> _Object inventory comparisons_:
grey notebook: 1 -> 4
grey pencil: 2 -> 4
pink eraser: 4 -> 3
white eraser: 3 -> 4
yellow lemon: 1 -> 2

> _REQUEST_: In this exercise, give every record above again exactly.

> _REPLY TO THE TASK_:
grey notebook: 1 -> 4
grey pencil: 2 -> 4
pink eraser: 4 -> 3
white eraser: 3 -> 4
yellow lemon: 1 -> 2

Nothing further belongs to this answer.